[DATA BLOCK]

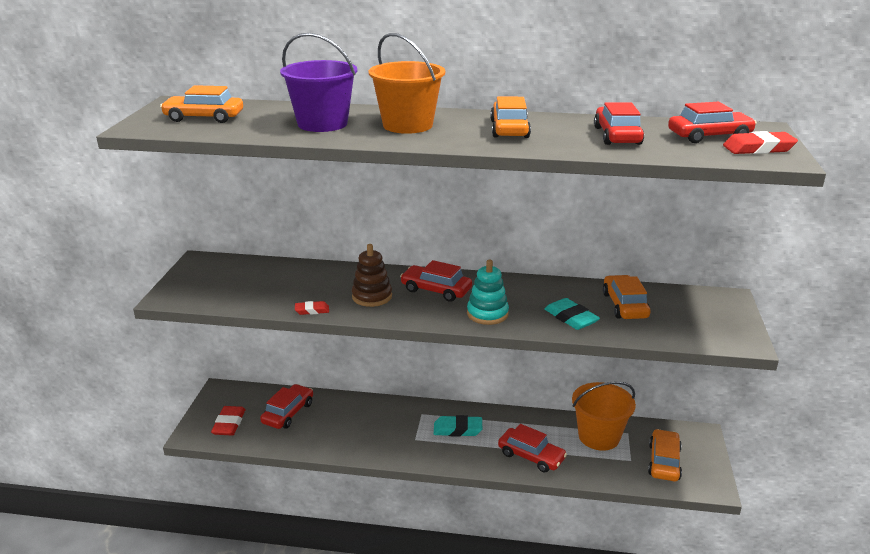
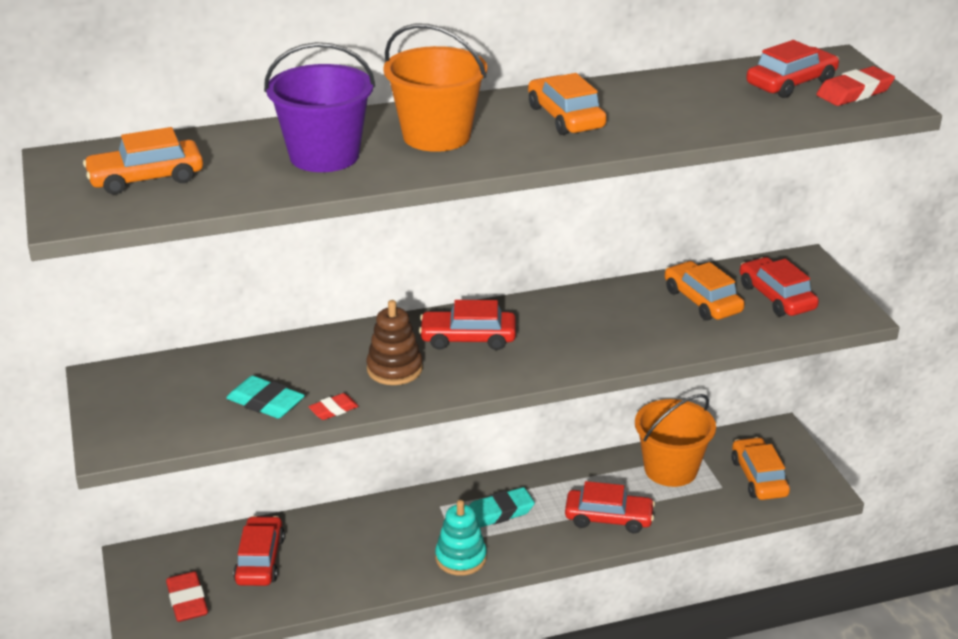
camera: 25 degrees left, 5 degrees up
(487, 314) = (556, 354): turquoise stacking toy -> turquoise stacking toy (461, 558)
(571, 318) = (655, 334): turquoise eraser -> turquoise eraser (265, 402)
(617, 136) = (695, 103): red car -> red car (776, 297)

[/DATA BLOCK]

▸ YOUR ASSIGNMENT: Answer with a single number: how many lines above hold the word "turquoise"?

▸ RESULT: 2